YOUR TASK:
The answer must consist of every line below that holds the word "shape".

DATA RECORDS:
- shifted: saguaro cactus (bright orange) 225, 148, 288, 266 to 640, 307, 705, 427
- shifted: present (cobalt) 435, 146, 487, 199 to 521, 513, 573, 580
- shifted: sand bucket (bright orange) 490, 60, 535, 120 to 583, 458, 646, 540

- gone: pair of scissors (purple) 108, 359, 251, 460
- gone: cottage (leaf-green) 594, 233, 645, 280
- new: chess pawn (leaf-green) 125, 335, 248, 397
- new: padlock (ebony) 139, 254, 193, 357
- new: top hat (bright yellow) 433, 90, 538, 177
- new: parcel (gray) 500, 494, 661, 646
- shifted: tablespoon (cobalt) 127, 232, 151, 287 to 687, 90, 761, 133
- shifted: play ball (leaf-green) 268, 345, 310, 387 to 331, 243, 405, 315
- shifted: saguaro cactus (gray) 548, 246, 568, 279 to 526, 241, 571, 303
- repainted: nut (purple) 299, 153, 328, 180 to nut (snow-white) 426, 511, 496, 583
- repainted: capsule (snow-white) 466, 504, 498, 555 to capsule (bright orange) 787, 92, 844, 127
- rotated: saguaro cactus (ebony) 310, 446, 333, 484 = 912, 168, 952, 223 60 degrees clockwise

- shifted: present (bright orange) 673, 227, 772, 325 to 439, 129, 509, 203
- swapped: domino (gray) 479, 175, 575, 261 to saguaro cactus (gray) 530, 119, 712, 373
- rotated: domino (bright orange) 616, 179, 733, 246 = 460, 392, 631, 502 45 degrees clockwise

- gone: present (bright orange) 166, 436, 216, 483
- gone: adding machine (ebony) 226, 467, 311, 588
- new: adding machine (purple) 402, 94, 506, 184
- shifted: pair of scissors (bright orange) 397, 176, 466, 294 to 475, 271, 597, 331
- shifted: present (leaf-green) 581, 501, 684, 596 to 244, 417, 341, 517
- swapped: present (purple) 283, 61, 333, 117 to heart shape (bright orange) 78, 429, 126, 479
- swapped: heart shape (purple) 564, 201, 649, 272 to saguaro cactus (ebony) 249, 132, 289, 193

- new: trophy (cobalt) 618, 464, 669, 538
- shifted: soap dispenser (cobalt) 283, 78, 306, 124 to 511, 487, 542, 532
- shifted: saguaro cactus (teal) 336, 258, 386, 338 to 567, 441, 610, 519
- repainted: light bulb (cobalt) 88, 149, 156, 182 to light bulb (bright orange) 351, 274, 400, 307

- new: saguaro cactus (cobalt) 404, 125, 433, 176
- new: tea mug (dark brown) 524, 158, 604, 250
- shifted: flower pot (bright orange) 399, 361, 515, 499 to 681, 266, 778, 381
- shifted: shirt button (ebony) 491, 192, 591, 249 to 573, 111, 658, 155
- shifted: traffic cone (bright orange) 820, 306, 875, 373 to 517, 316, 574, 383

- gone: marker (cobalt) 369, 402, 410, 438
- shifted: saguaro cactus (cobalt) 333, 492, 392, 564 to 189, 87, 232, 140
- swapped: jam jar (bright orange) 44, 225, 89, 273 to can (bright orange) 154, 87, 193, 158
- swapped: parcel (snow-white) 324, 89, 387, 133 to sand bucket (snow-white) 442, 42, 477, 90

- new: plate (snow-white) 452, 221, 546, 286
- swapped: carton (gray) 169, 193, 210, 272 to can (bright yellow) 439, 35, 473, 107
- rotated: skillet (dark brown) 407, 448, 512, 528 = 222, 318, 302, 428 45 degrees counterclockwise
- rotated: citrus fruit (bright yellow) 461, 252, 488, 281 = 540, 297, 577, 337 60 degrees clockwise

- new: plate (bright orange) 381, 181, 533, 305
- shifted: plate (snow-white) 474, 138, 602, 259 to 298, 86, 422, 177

TASK RESULT:
- swapped: present (purple) 283, 61, 333, 117 to heart shape (bright orange) 78, 429, 126, 479
- swapped: heart shape (purple) 564, 201, 649, 272 to saguaro cactus (ebony) 249, 132, 289, 193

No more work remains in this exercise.